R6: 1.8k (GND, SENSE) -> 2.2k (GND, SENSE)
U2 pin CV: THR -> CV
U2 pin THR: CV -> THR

━━━━━━━━━━━━━━━━━━━━

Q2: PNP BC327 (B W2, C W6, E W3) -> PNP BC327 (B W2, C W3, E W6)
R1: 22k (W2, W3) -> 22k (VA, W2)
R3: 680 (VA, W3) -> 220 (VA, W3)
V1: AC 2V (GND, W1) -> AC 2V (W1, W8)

━━━━━━━━━━━━━━━━━━━━

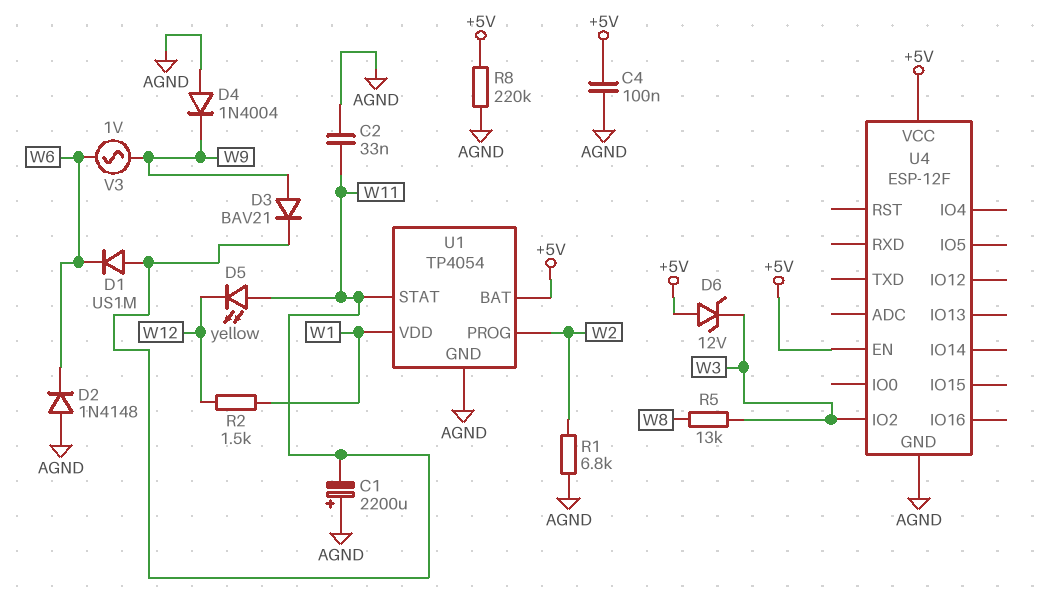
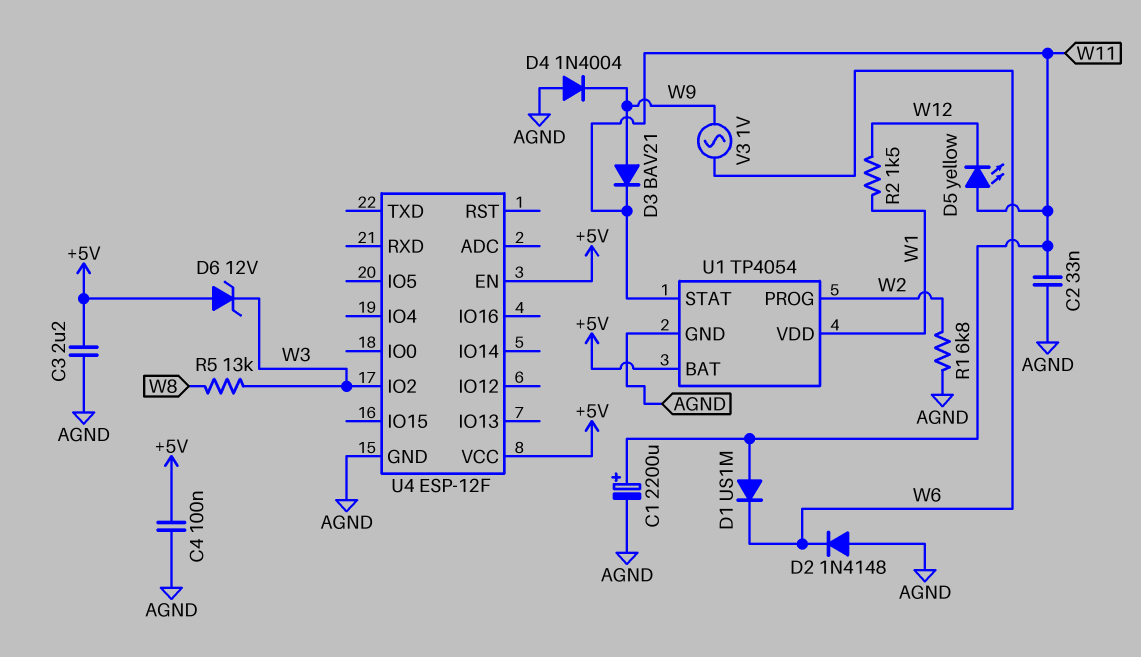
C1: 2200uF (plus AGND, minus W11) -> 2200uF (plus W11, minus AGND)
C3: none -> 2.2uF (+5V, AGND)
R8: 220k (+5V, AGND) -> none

━━━━━━━━━━━━━━━━━━━━

Starting with the line above that holds "C1: 2200uF (plus" and stopping with the line that holds "R8: 220k (+5V, AGND) -> none", reproduce each line exactly, omitting all other lines.

Expected answer:
C1: 2200uF (plus AGND, minus W11) -> 2200uF (plus W11, minus AGND)
C3: none -> 2.2uF (+5V, AGND)
R8: 220k (+5V, AGND) -> none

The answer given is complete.